> [TASK PROMPT]:
Pick out all lines of the entries that include the word "pear" and copy them.
------ AVAILABLE DATA
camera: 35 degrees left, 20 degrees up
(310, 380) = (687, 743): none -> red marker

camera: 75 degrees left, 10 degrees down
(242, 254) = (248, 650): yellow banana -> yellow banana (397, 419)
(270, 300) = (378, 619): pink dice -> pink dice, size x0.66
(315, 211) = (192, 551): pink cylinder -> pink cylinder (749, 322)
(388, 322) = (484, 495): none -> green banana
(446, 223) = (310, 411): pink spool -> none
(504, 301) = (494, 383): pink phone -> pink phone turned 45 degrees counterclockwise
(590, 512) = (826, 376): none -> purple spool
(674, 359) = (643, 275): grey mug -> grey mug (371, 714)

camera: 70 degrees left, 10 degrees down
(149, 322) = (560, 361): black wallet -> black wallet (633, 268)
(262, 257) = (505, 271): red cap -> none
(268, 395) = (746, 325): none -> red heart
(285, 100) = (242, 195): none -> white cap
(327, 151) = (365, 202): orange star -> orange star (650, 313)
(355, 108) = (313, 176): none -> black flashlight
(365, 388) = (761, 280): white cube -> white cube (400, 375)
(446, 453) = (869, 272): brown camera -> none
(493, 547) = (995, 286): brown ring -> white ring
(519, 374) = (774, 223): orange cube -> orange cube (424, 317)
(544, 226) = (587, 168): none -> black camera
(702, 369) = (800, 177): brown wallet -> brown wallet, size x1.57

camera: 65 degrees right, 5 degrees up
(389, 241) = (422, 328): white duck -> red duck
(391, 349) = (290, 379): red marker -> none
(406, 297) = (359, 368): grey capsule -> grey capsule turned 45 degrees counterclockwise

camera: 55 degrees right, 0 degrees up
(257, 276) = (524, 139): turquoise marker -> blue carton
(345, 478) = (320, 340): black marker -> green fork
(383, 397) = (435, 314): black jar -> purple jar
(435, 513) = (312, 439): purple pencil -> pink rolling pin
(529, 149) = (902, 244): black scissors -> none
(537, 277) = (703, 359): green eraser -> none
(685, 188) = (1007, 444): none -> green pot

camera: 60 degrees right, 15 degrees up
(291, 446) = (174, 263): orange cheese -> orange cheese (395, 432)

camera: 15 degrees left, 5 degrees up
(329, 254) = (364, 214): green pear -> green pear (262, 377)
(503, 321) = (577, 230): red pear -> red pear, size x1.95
------------
> [RESPONSE TO THIS EXERCISE]:
(329, 254) = (364, 214): green pear -> green pear (262, 377)
(503, 321) = (577, 230): red pear -> red pear, size x1.95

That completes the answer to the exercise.